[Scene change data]
►

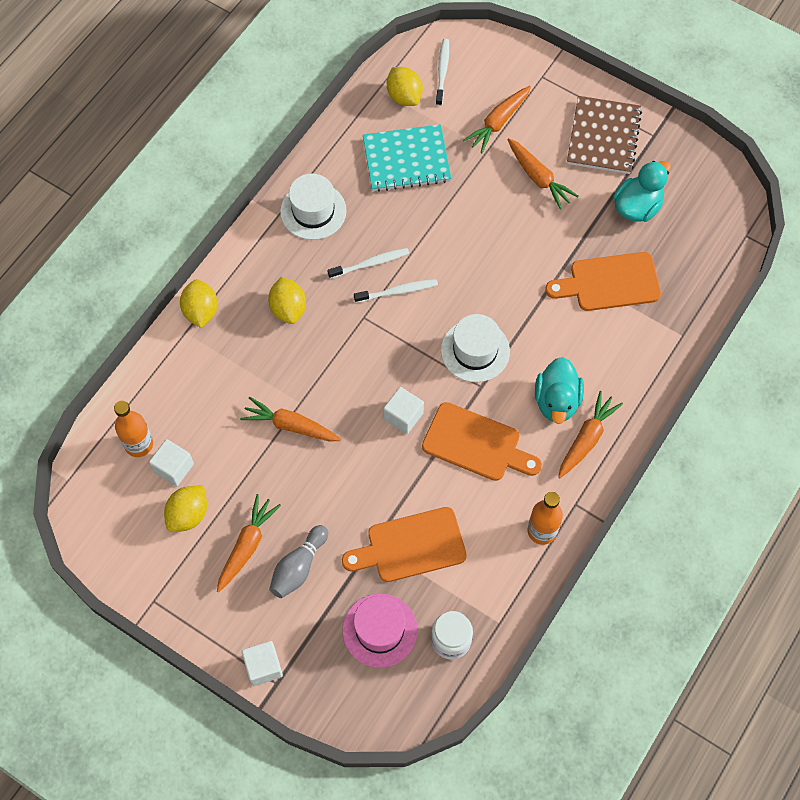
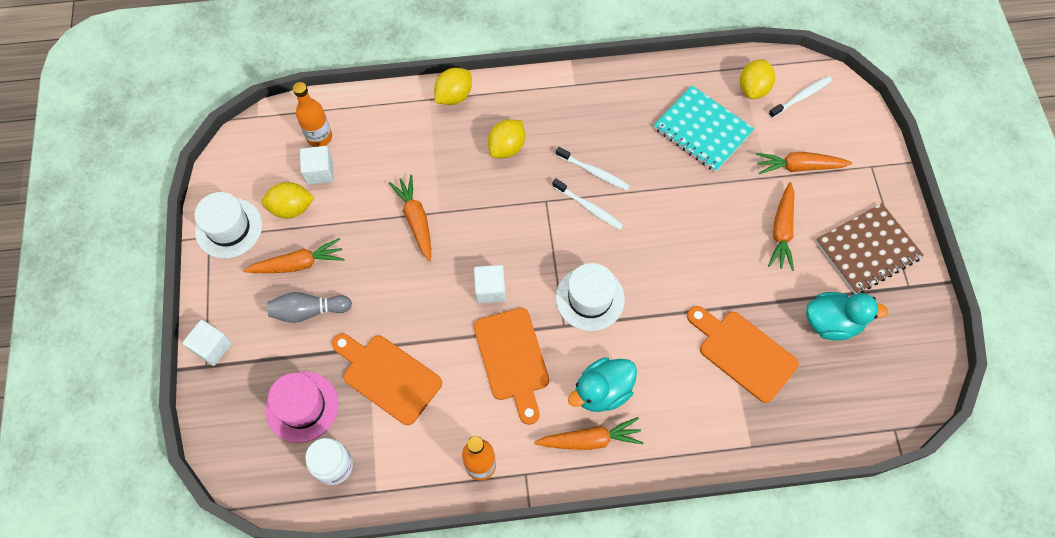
camera: 50 degrees right, 0 degrees up
white hat [280,174,346,240] -> white hat moved to [195,192,262,258]

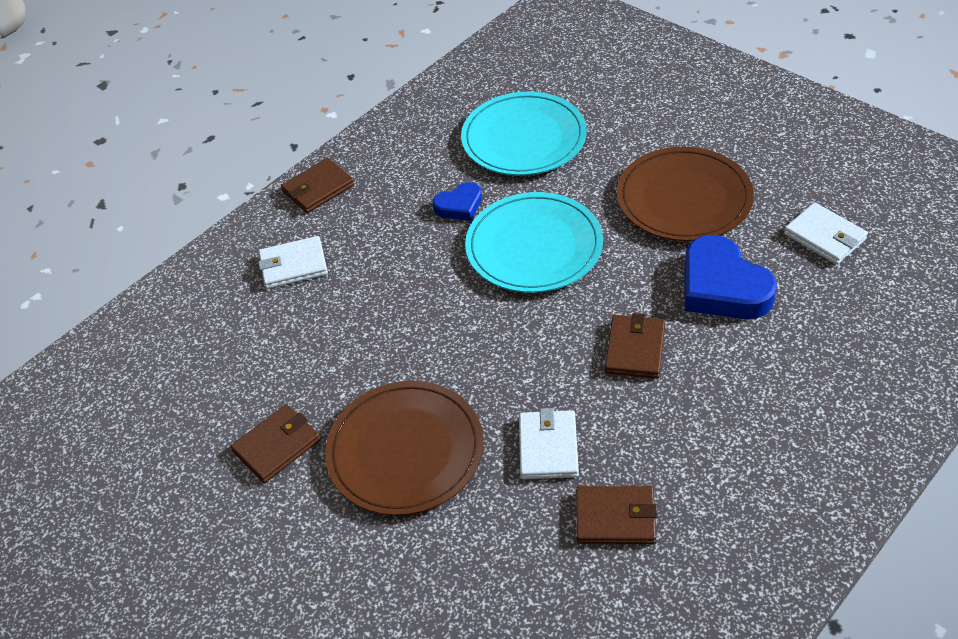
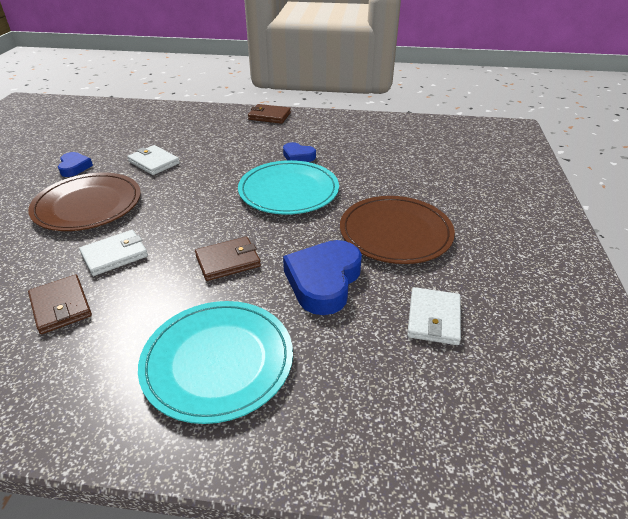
camera: 50 degrees right, 10 degrees down
brown wallet [231,404,321,483] -> blue heart [58,152,93,177]
white wallet [258,236,328,289] -> white wallet moved to [127,145,180,175]
turquoise plate [461,92,587,176] -> turquoise plate moved to [138,301,293,424]

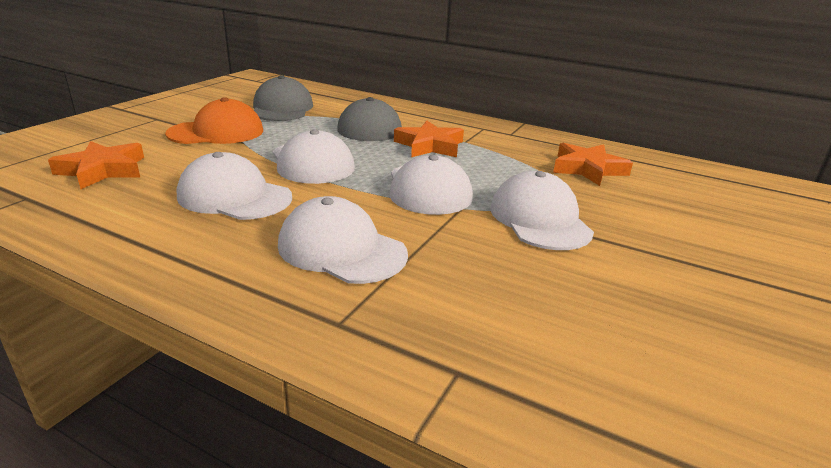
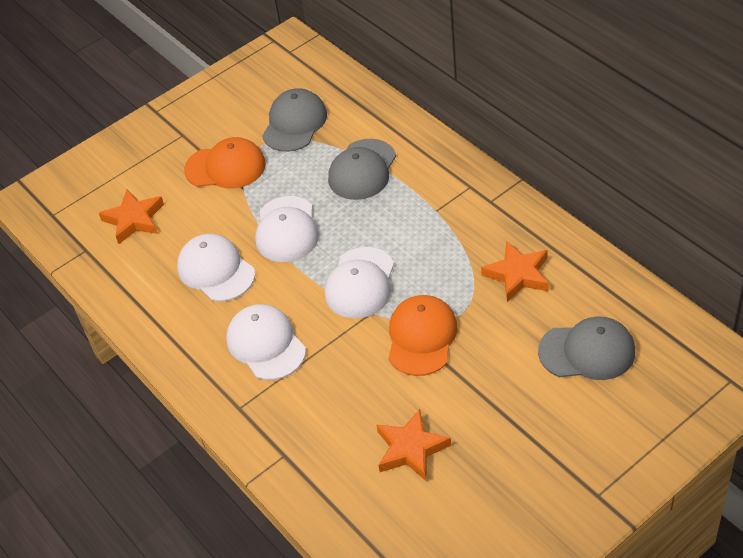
camera: 30 degrees right, 20 degrees up
orange star [394,120,464,157] -> orange star moved to [376,409,451,481]
white cap [490,171,594,250] -> orange cap [388,295,458,376]
none -> grey cap [538,316,635,380]

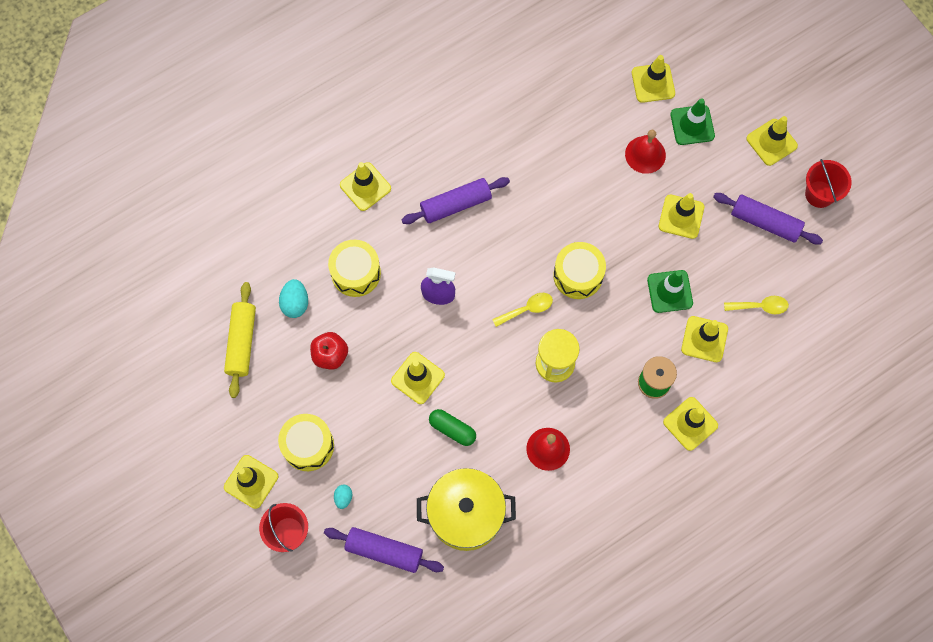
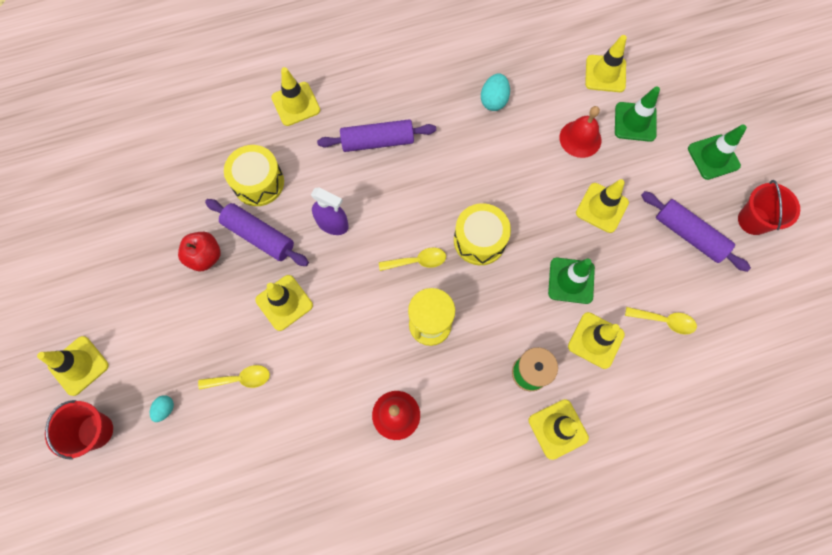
camera: 15 degrees right, 0 degrees up
yellow rolling pin [224,282,256,398] -> none
yellow drum [278,414,334,471] -> none
turquoise egg [279,279,308,318] -> turquoise egg moved to [481,74,510,111]
purple rolling pin [324,527,444,573] -> purple rolling pin moved to [205,199,309,266]
yellow pot [417,468,516,551] -> none
green capsule [429,409,476,446] -> none
yellow traffic cone [746,116,798,166] -> green traffic cone [688,124,747,180]
none -> yellow spoon [198,365,270,390]

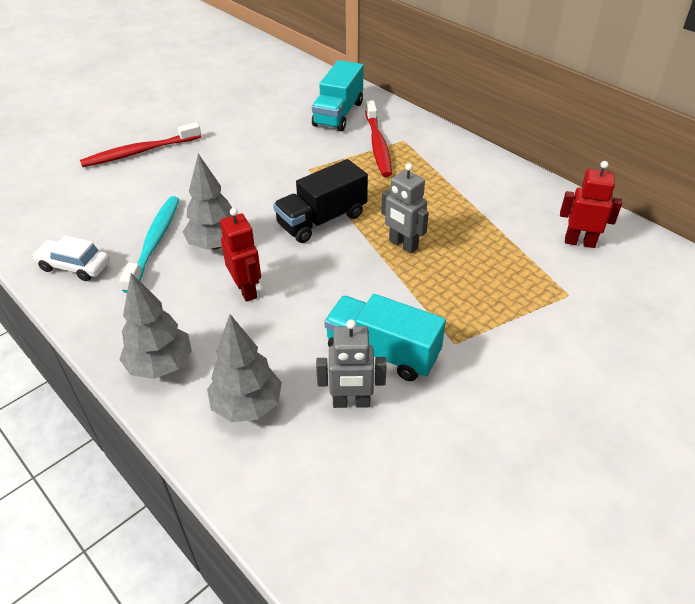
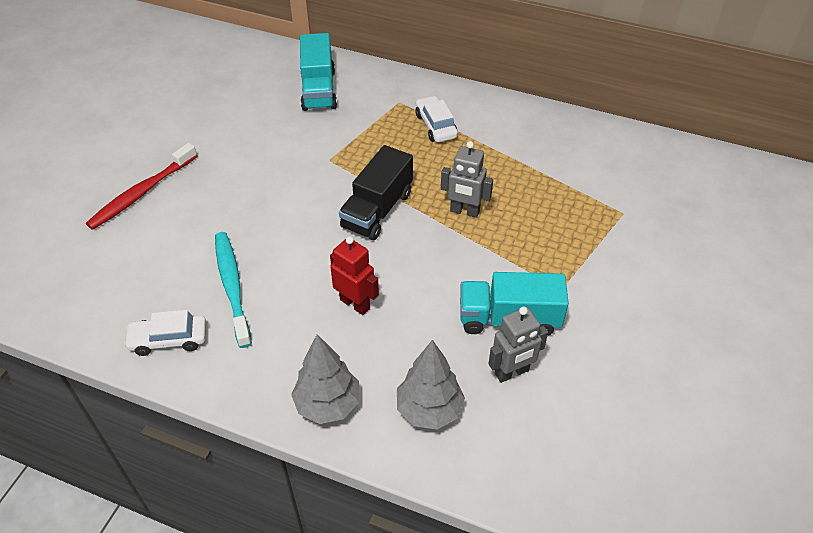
camera: 25 degrees left, 5 degrees up
grey tree [183,154,232,250] -> none
red toothbrush [365,100,392,177] -> none
red robot [560,161,622,248] -> none
none -> white car [415,95,458,142]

◄

INSTRUCTIONS FOR THE TASK:
Starting at the line above that has "camera: 50 degrees right, 10 degrees down" and ending at the line that has "yellow pot [417,468,516,551] -> none", copy each line exactly, leaving the pictures out and adding nothing.

WRITTEN ANSWER:
camera: 50 degrees right, 10 degrees down
brown wallet [231,404,321,483] -> blue heart [58,152,93,177]
white wallet [258,236,328,289] -> white wallet moved to [127,145,180,175]
turquoise plate [461,92,587,176] -> turquoise plate moved to [138,301,293,424]

camera: 30 degrees right, 20 degrees up
orange star [394,120,464,157] -> orange star moved to [376,409,451,481]
white cap [490,171,594,250] -> orange cap [388,295,458,376]
none -> grey cap [538,316,635,380]

camera: 15 degrees right, 0 degrees up
yellow rolling pin [224,282,256,398] -> none
yellow drum [278,414,334,471] -> none
turquoise egg [279,279,308,318] -> turquoise egg moved to [481,74,510,111]
purple rolling pin [324,527,444,573] -> purple rolling pin moved to [205,199,309,266]
yellow pot [417,468,516,551] -> none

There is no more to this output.